**INSTRUCTIONS FOR THE TASK:** A single figure is the whole answer: the number of lines in the records that contain "orange".

━━━ DATA EXTRACT ━━━

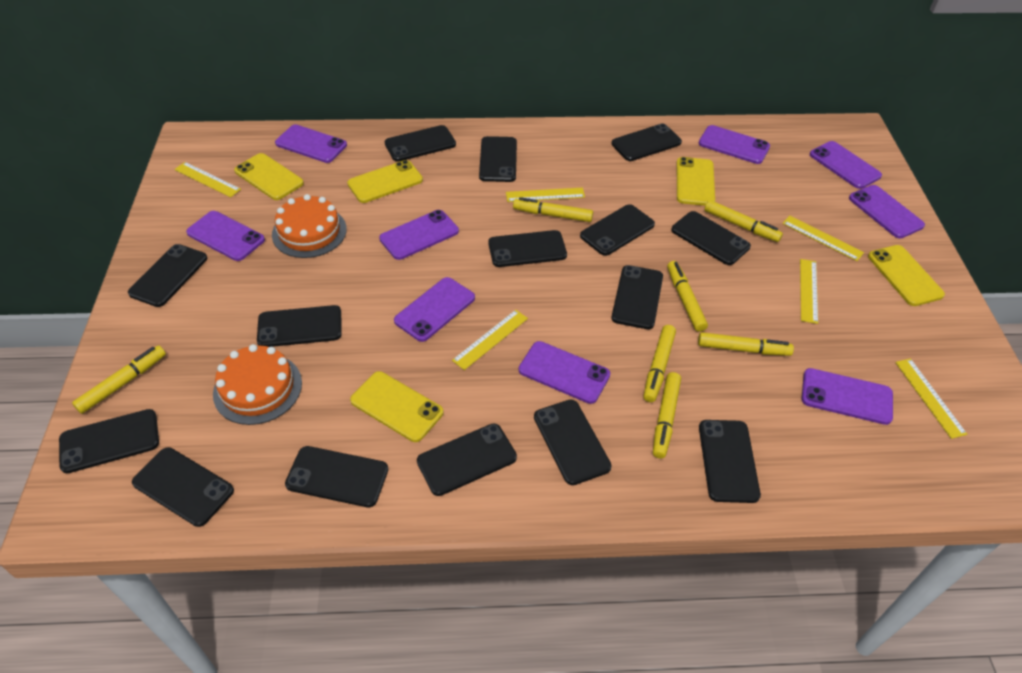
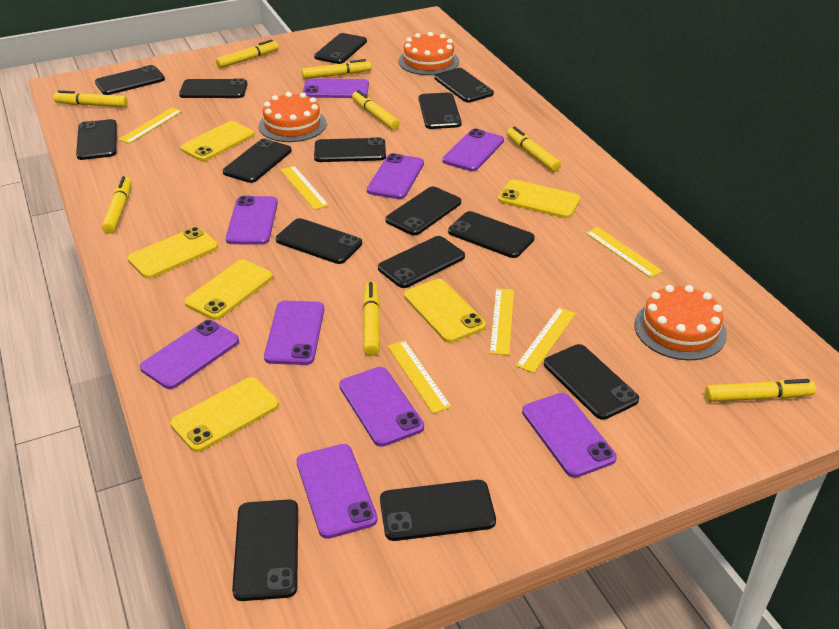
orange cake: 2 -> 3
yellow marker: 7 -> 8
yellow phone: 5 -> 6

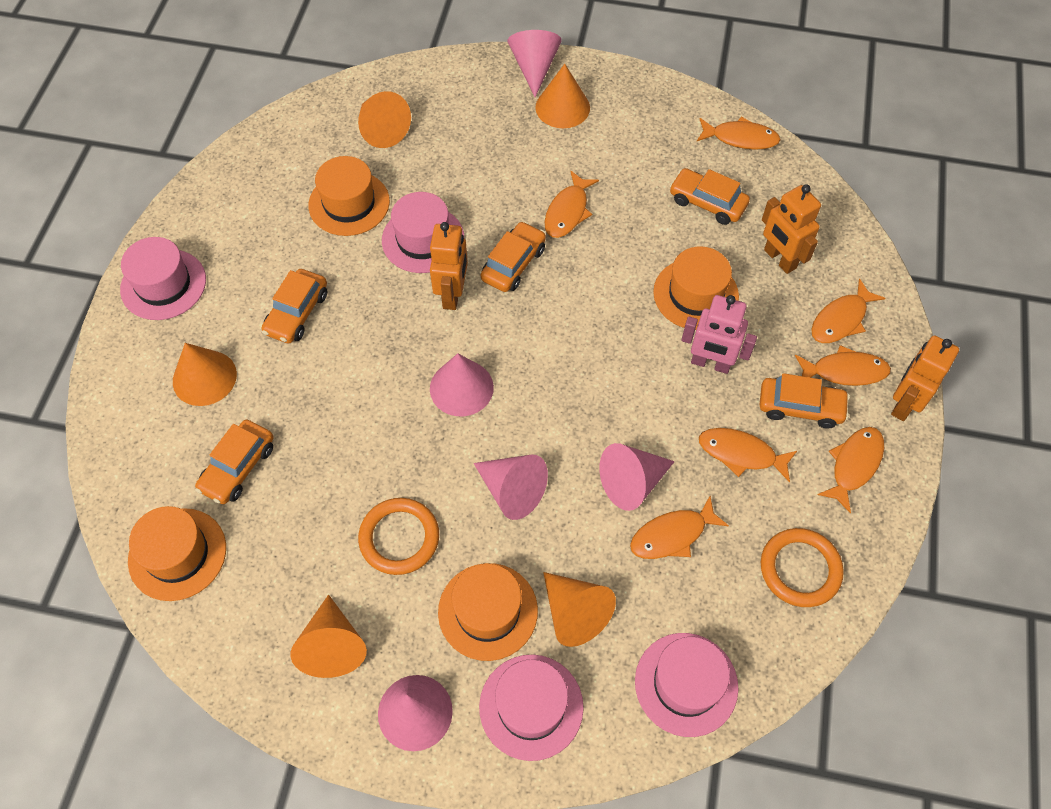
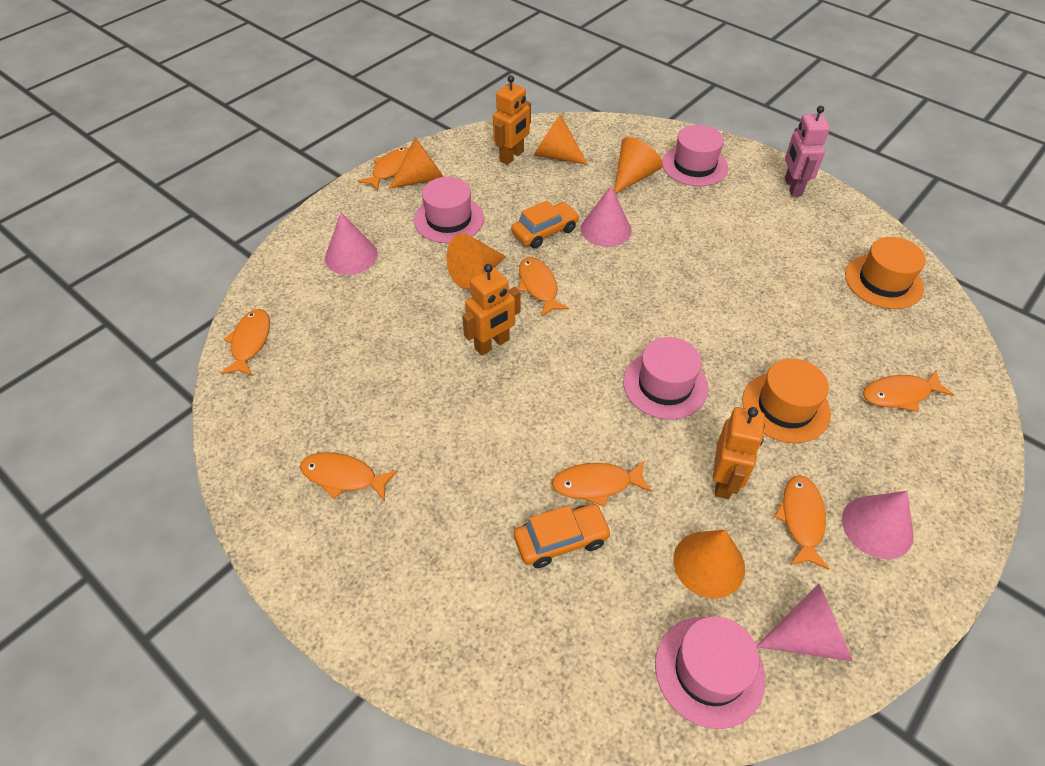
orange car: 5 -> 2
orange hat: 4 -> 2
orange ring: 2 -> 0
pink cone: 5 -> 4

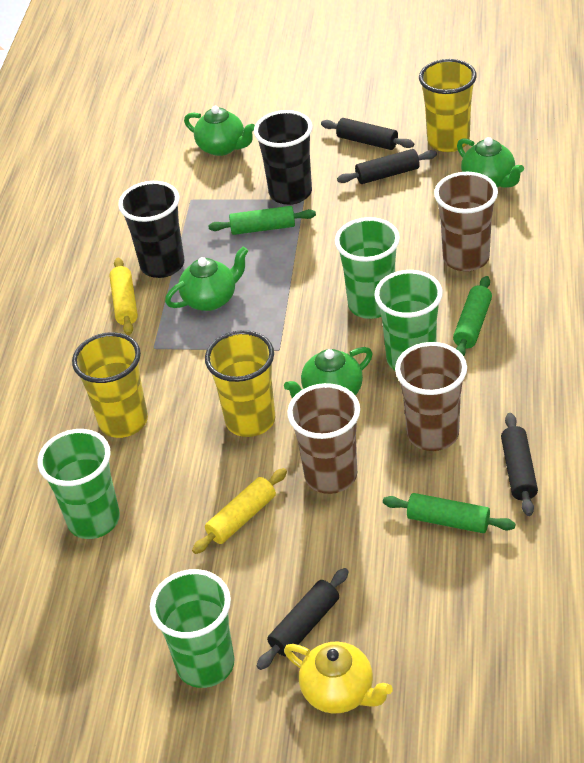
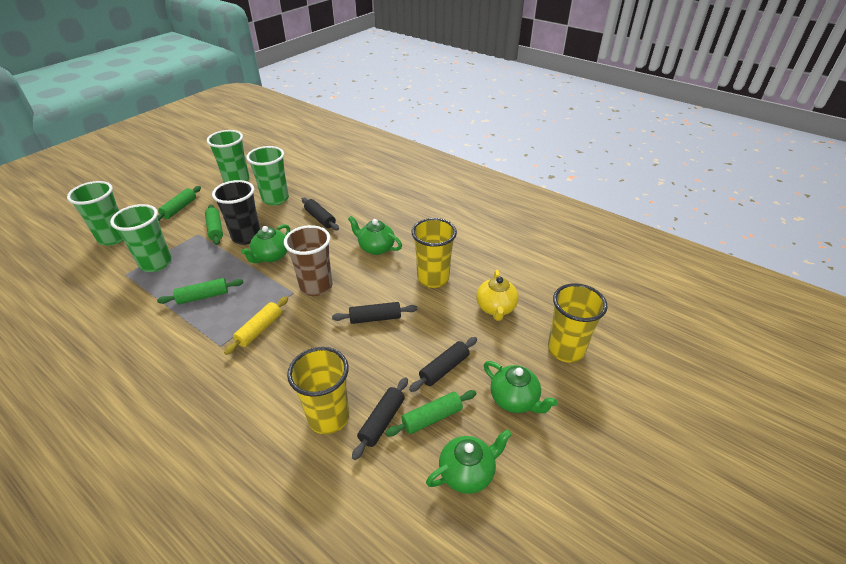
black cup: 2 -> 1
brown cup: 3 -> 1
green rolling pin: 3 -> 4
yellow rolling pin: 2 -> 1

━━━

**WORKED SOLUTION:** 4